- [Task to complete] From the line that has "camera: 10 degrees left, 5 degrees down" down to the final line of the listing below, transcribe every line exactly, and only those.

- [Source material]
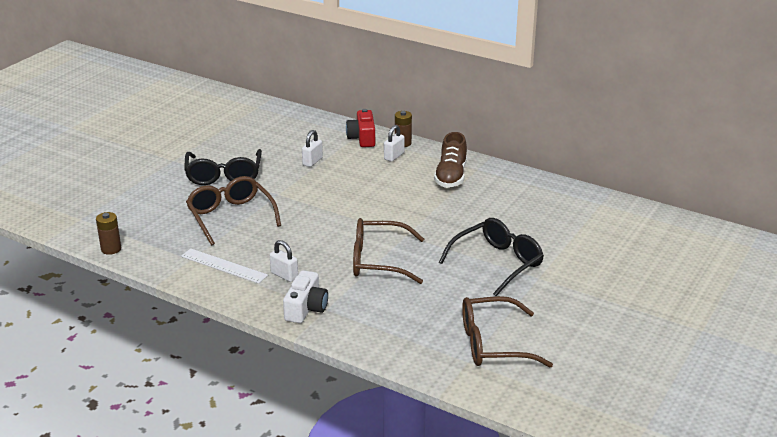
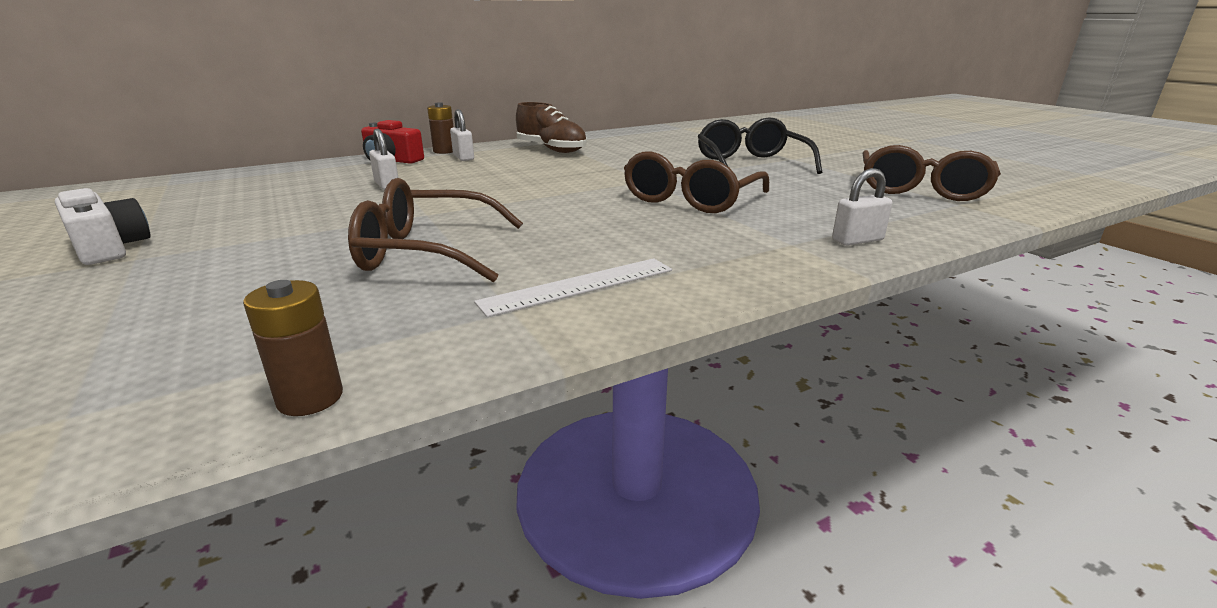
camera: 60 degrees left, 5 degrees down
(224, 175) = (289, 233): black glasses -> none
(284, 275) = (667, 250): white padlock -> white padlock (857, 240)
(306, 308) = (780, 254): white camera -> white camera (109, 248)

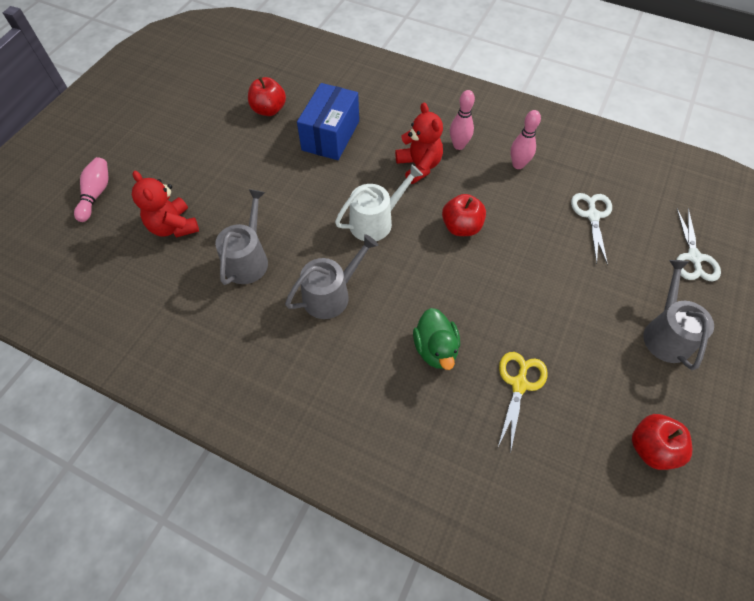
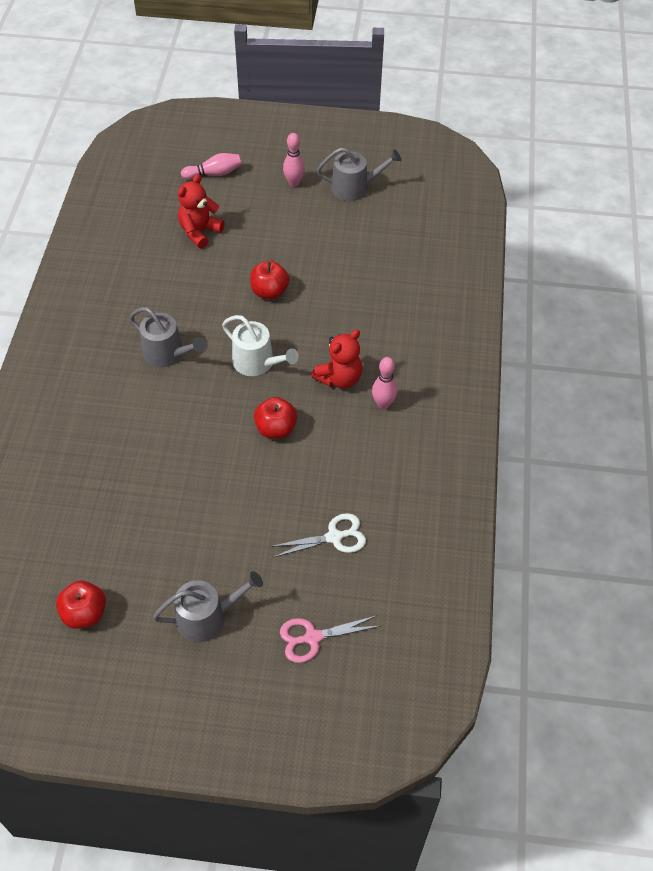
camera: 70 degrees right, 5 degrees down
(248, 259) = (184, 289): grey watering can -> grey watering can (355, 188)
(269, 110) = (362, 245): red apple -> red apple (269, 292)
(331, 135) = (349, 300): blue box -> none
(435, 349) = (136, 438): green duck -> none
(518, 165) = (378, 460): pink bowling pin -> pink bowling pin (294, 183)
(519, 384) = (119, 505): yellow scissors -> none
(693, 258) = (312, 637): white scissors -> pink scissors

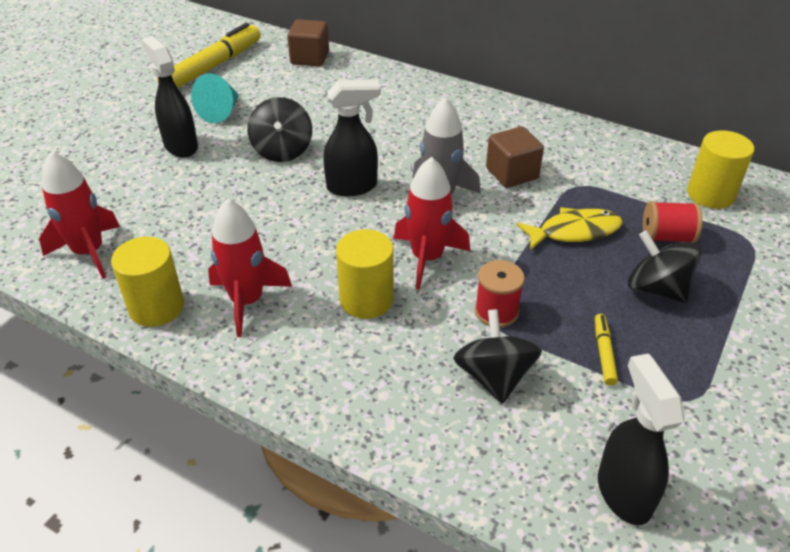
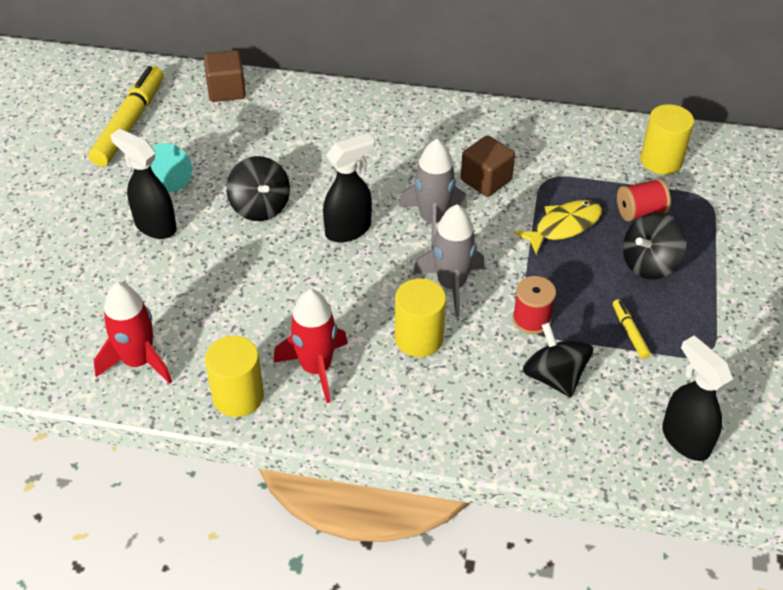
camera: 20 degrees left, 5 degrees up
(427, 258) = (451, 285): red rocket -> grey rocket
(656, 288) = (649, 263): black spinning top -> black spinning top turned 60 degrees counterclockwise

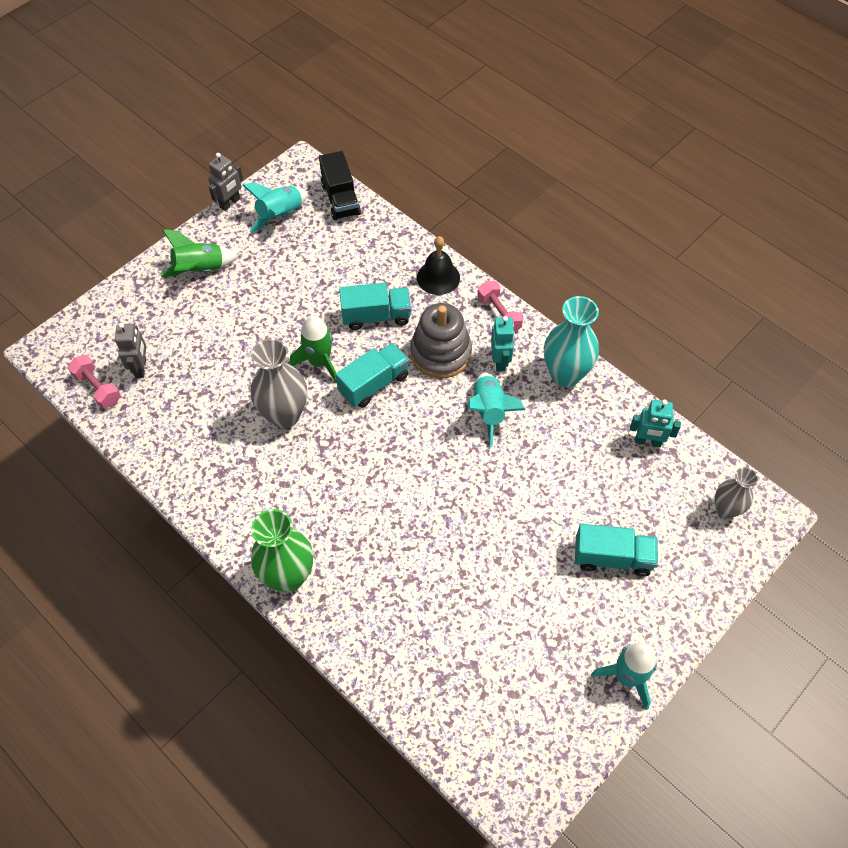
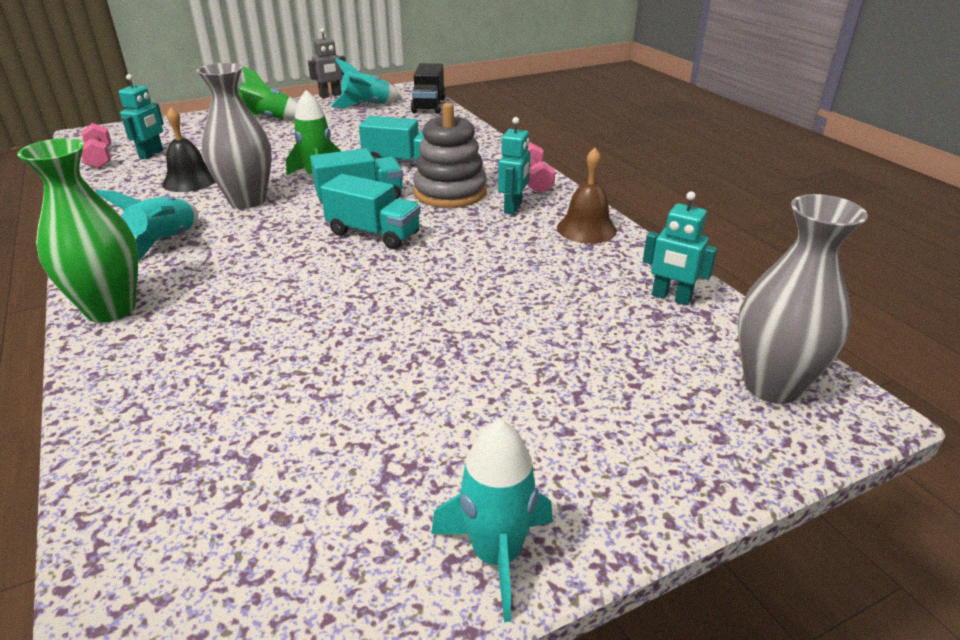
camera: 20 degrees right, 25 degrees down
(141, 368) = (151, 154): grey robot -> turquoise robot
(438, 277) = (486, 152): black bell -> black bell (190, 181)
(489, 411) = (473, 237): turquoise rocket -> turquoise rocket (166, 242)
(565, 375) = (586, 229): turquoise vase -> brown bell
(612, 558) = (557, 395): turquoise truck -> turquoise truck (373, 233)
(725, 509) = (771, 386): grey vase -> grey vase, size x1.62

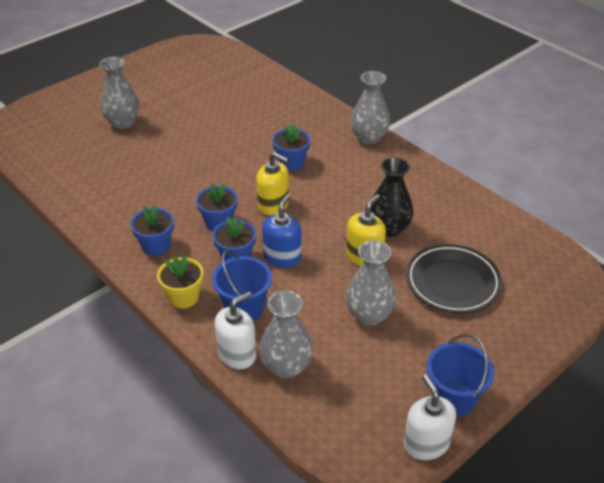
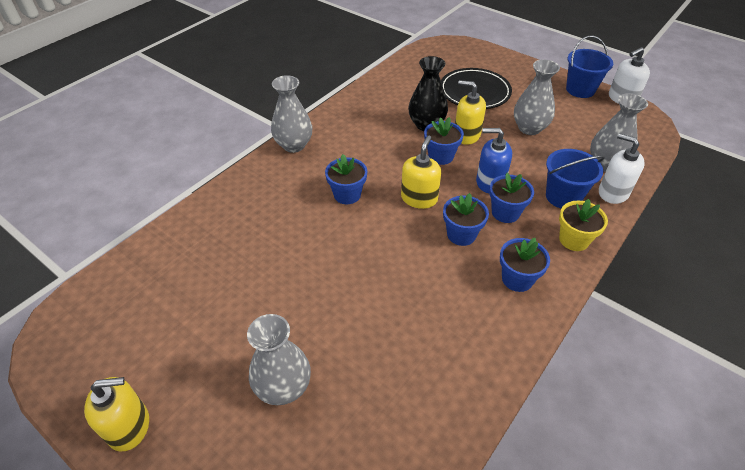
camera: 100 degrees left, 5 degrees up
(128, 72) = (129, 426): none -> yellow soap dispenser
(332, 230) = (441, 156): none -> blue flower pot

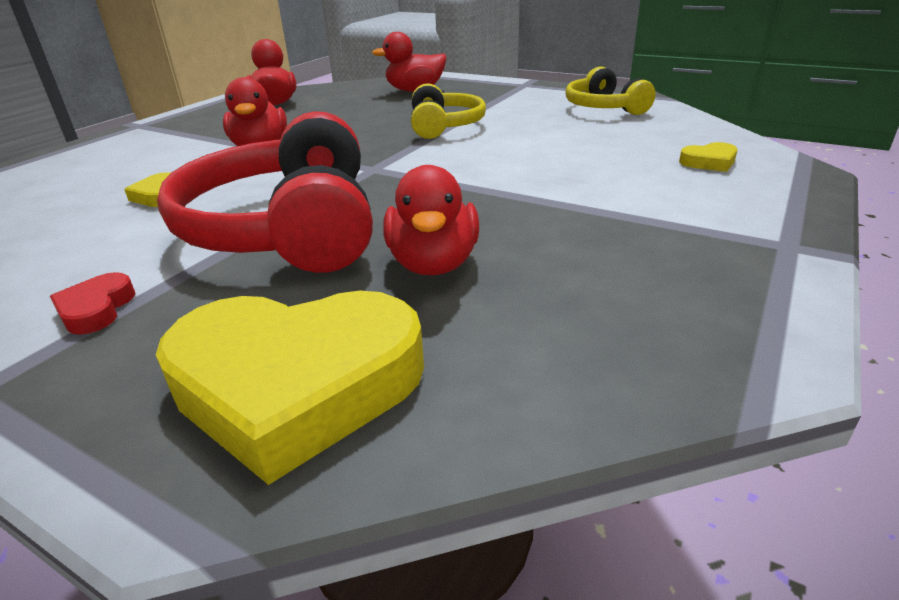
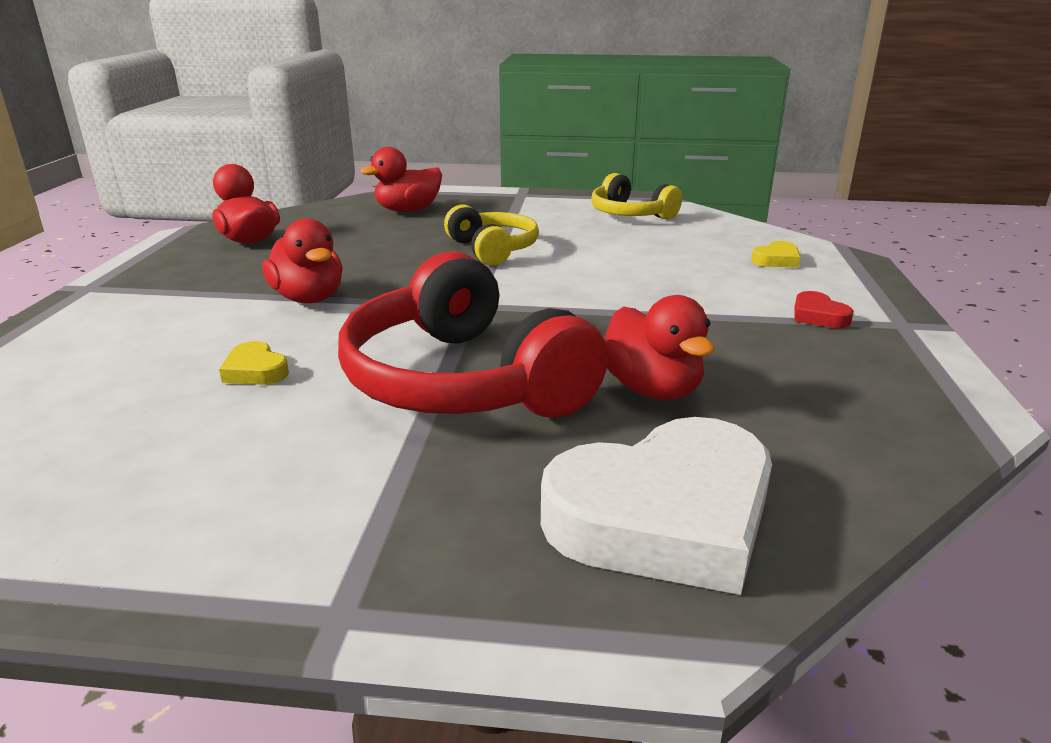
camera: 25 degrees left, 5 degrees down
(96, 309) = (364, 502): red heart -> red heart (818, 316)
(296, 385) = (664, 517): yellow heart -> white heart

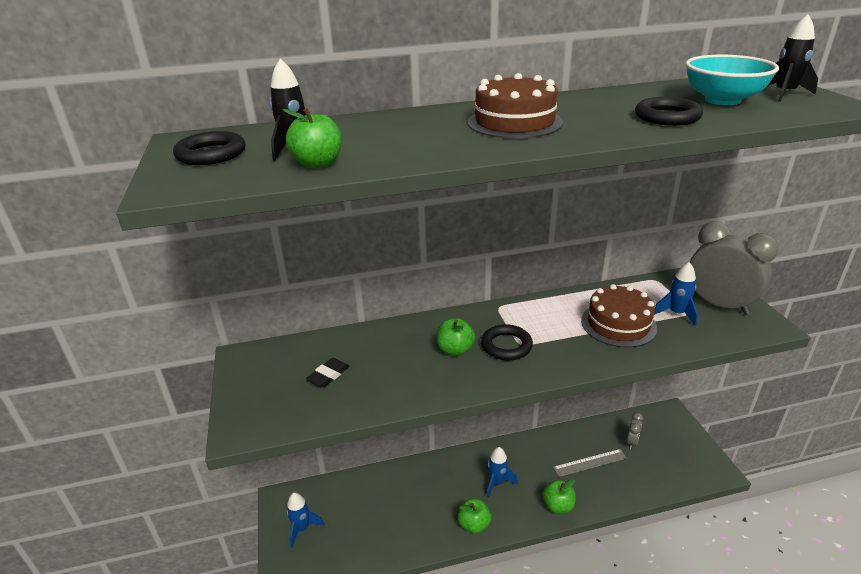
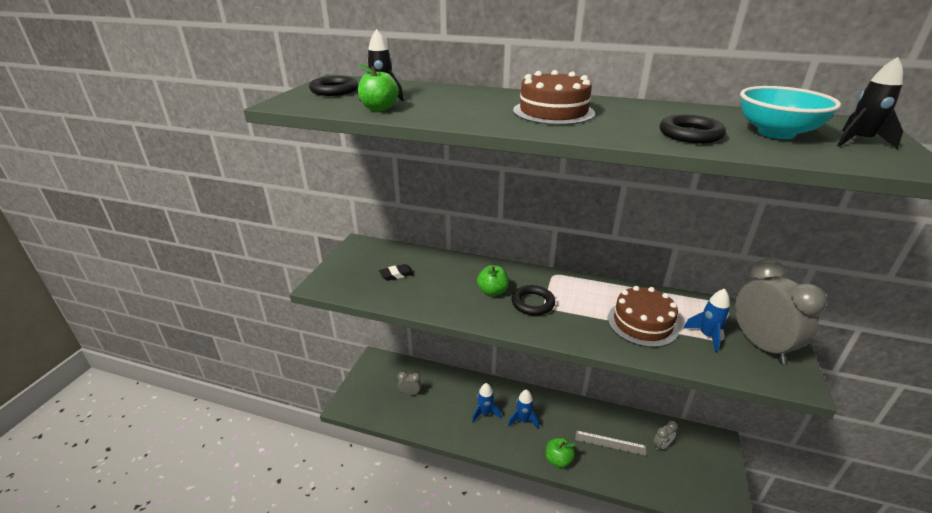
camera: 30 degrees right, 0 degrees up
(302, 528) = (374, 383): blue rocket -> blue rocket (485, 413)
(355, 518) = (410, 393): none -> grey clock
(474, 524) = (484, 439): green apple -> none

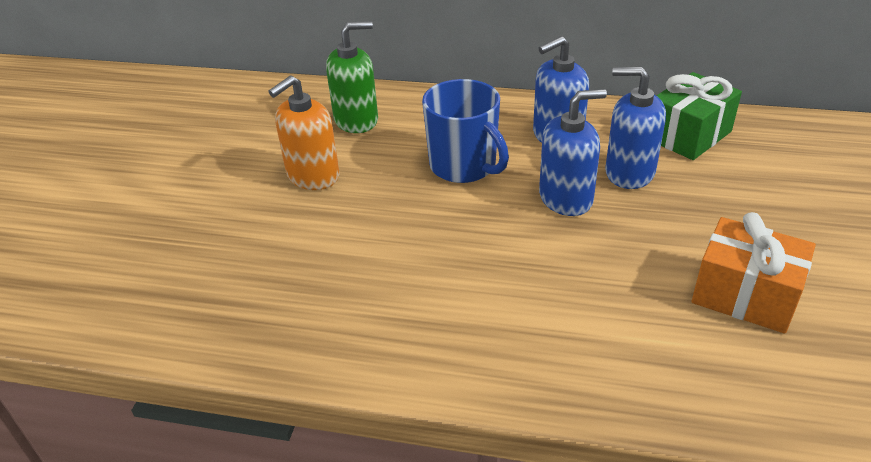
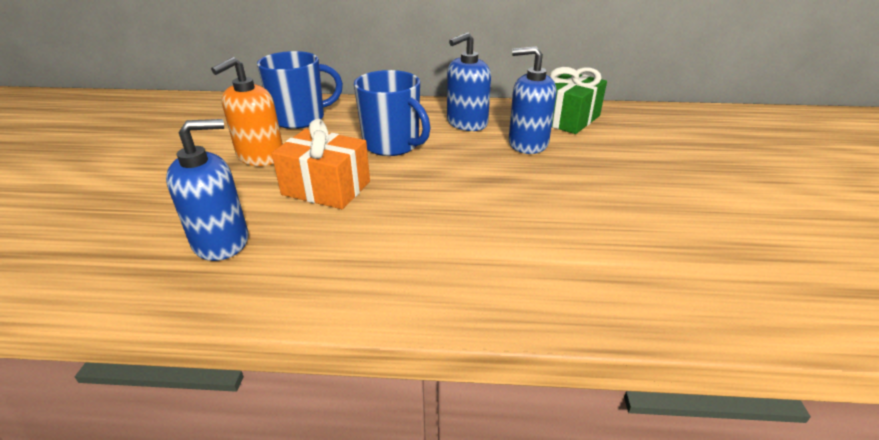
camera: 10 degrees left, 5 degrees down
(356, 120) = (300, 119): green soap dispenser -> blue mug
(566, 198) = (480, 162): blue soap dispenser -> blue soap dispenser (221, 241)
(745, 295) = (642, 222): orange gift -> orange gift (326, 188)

- [Exercise solution]
camera: 10 degrees left, 5 degrees down
(356, 120) = (300, 119): green soap dispenser -> blue mug
(566, 198) = (480, 162): blue soap dispenser -> blue soap dispenser (221, 241)
(745, 295) = (642, 222): orange gift -> orange gift (326, 188)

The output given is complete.